'''

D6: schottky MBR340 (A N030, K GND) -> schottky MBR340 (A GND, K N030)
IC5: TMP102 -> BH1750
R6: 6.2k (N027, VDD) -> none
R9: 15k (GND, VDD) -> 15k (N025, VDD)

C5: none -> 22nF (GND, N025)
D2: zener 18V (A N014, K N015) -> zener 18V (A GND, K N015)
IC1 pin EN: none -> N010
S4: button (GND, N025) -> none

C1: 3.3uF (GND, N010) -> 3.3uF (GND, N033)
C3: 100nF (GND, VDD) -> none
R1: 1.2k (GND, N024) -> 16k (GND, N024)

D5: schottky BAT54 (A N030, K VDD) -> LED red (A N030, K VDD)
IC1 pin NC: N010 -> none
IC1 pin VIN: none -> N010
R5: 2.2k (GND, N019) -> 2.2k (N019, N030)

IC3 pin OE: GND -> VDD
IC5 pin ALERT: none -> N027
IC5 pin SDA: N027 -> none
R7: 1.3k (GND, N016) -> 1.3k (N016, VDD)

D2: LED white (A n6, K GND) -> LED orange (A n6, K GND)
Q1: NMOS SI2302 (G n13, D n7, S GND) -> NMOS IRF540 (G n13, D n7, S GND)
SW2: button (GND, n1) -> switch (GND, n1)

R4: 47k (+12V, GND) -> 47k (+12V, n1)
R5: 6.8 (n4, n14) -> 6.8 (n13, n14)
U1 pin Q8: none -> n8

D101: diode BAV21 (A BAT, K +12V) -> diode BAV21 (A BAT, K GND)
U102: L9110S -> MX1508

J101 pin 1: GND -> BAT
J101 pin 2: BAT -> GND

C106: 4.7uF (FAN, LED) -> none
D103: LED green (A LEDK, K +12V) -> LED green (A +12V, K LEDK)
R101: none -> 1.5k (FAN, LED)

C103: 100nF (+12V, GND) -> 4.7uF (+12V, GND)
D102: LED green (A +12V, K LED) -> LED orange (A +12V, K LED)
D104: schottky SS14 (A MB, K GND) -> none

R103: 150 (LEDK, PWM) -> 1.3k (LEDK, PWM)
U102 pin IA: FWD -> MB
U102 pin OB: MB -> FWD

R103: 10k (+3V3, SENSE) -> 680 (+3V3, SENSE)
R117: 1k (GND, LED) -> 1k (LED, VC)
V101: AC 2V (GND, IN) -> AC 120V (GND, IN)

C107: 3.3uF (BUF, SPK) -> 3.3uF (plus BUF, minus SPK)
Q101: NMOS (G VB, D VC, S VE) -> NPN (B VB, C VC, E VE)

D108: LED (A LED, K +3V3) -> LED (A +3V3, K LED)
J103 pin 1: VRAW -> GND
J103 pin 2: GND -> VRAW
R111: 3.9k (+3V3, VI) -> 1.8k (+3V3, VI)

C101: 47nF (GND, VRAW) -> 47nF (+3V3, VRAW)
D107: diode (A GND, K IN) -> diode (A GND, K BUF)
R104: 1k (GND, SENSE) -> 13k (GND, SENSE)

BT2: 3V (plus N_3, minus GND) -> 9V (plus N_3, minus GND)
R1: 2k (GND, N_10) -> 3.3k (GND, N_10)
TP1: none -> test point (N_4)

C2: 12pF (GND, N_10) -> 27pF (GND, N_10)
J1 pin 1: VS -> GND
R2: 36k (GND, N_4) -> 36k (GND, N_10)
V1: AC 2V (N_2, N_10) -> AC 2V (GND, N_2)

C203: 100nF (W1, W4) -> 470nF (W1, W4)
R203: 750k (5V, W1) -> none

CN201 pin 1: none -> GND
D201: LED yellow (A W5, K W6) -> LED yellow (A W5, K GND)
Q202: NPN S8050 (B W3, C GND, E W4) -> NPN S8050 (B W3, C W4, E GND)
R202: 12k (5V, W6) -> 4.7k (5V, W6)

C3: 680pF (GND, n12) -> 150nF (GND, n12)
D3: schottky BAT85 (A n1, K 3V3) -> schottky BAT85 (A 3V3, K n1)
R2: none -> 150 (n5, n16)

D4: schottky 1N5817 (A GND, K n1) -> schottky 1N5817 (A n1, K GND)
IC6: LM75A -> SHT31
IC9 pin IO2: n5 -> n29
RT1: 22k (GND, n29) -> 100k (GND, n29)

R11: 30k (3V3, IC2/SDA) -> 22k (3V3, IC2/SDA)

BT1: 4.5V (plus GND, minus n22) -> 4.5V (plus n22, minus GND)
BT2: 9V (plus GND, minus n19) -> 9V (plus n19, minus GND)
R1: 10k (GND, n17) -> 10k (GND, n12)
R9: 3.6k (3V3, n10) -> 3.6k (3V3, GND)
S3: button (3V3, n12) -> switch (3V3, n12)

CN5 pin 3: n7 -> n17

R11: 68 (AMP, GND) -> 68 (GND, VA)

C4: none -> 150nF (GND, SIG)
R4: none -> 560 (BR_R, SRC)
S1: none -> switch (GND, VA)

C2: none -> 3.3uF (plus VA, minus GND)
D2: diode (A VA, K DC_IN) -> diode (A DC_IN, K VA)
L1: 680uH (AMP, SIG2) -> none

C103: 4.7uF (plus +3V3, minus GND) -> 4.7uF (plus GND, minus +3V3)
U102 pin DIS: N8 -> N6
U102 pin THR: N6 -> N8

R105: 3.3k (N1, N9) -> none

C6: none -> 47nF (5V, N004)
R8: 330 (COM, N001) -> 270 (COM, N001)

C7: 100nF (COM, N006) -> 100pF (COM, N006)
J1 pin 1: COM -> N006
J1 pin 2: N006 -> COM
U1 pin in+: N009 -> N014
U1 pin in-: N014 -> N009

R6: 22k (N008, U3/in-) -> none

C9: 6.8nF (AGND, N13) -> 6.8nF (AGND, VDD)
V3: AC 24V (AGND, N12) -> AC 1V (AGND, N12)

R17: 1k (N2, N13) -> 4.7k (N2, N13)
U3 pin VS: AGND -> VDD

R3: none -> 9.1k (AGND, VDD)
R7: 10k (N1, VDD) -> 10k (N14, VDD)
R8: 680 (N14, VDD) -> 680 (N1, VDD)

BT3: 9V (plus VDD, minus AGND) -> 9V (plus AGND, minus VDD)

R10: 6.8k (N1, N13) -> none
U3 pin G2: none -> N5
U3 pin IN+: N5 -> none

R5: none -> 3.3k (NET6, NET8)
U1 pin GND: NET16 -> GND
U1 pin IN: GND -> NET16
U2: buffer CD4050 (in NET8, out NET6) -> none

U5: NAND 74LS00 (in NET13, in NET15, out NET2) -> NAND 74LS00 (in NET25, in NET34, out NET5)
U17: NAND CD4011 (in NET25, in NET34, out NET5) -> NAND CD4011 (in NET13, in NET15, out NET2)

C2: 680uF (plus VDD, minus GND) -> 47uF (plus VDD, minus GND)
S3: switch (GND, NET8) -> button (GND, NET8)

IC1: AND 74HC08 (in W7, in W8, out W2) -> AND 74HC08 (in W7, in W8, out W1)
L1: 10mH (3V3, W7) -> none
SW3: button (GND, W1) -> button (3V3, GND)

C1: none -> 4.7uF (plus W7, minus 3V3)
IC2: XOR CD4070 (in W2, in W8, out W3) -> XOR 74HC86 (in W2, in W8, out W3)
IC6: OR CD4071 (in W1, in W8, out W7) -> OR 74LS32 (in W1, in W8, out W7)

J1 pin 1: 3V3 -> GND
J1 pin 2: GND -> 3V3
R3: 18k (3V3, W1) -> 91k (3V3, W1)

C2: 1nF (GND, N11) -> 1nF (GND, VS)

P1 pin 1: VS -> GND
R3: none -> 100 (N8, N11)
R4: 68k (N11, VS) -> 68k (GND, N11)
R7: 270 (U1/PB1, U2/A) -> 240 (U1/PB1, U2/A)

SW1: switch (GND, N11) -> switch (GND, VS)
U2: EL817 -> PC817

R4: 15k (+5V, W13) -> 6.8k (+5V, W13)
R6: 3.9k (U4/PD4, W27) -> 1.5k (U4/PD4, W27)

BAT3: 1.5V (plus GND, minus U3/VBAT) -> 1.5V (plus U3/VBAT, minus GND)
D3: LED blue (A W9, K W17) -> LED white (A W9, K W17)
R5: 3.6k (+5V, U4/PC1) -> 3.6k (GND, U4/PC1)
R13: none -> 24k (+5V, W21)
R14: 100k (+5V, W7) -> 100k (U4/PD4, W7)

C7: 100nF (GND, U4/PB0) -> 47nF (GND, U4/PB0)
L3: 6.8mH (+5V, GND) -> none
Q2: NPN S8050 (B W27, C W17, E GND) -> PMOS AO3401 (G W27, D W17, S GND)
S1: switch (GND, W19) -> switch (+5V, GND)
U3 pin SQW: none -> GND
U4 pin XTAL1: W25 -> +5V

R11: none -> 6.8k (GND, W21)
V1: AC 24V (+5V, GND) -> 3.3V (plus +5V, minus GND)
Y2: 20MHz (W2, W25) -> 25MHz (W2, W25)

'''

The required output is every line above from the one with "R3: none -> 100 (N8, N11)" down to the one with "Q2: NPN S8050", restated word for word, ends included.

R3: none -> 100 (N8, N11)
R4: 68k (N11, VS) -> 68k (GND, N11)
R7: 270 (U1/PB1, U2/A) -> 240 (U1/PB1, U2/A)

SW1: switch (GND, N11) -> switch (GND, VS)
U2: EL817 -> PC817

R4: 15k (+5V, W13) -> 6.8k (+5V, W13)
R6: 3.9k (U4/PD4, W27) -> 1.5k (U4/PD4, W27)

BAT3: 1.5V (plus GND, minus U3/VBAT) -> 1.5V (plus U3/VBAT, minus GND)
D3: LED blue (A W9, K W17) -> LED white (A W9, K W17)
R5: 3.6k (+5V, U4/PC1) -> 3.6k (GND, U4/PC1)
R13: none -> 24k (+5V, W21)
R14: 100k (+5V, W7) -> 100k (U4/PD4, W7)

C7: 100nF (GND, U4/PB0) -> 47nF (GND, U4/PB0)
L3: 6.8mH (+5V, GND) -> none
Q2: NPN S8050 (B W27, C W17, E GND) -> PMOS AO3401 (G W27, D W17, S GND)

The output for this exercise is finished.